▸ **Exercise aim**: With the pictures removed, the data below must be transcribed in full and exactly.

▸ **Collected material**:
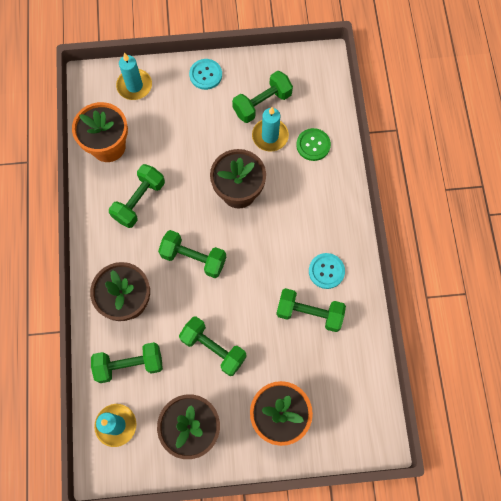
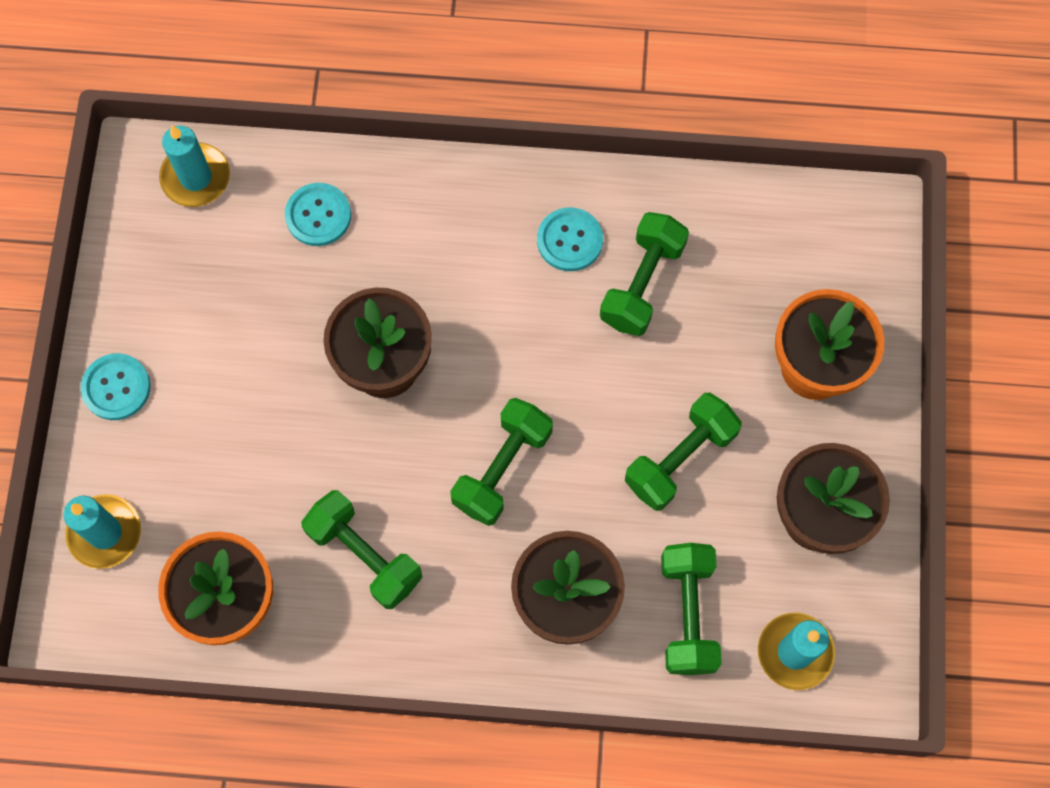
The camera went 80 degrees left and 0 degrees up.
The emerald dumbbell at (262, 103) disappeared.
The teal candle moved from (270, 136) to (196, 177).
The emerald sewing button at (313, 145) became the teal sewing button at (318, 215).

▸ **Solution to this task**:
The camera went 80 degrees left and 0 degrees up.
The emerald dumbbell at (262, 103) disappeared.
The teal candle moved from (270, 136) to (196, 177).
The emerald sewing button at (313, 145) became the teal sewing button at (318, 215).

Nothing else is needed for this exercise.